Extracted material START

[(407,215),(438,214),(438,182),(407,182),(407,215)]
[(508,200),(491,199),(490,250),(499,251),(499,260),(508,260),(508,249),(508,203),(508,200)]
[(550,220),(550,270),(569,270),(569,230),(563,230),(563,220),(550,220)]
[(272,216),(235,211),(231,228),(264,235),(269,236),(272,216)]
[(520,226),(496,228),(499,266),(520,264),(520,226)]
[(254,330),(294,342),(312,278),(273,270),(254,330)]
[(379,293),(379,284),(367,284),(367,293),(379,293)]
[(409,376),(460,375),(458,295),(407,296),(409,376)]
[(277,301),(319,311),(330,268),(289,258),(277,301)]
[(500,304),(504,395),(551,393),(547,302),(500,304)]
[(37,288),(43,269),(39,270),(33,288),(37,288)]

Extracted material END

#### [Activity]
The records above must be reproduced word for word.

#### [Answer space]
[(407,215),(438,214),(438,182),(407,182),(407,215)]
[(508,200),(491,199),(490,250),(499,251),(499,260),(508,260),(508,249),(508,203),(508,200)]
[(550,220),(550,270),(569,270),(569,230),(563,230),(563,220),(550,220)]
[(272,216),(235,211),(231,228),(264,235),(269,236),(272,216)]
[(520,226),(496,228),(499,266),(520,264),(520,226)]
[(254,330),(294,342),(312,278),(273,270),(254,330)]
[(379,293),(379,284),(367,284),(367,293),(379,293)]
[(409,376),(460,375),(458,295),(407,296),(409,376)]
[(277,301),(319,311),(330,268),(289,258),(277,301)]
[(500,304),(504,395),(551,393),(547,302),(500,304)]
[(37,288),(43,269),(39,270),(33,288),(37,288)]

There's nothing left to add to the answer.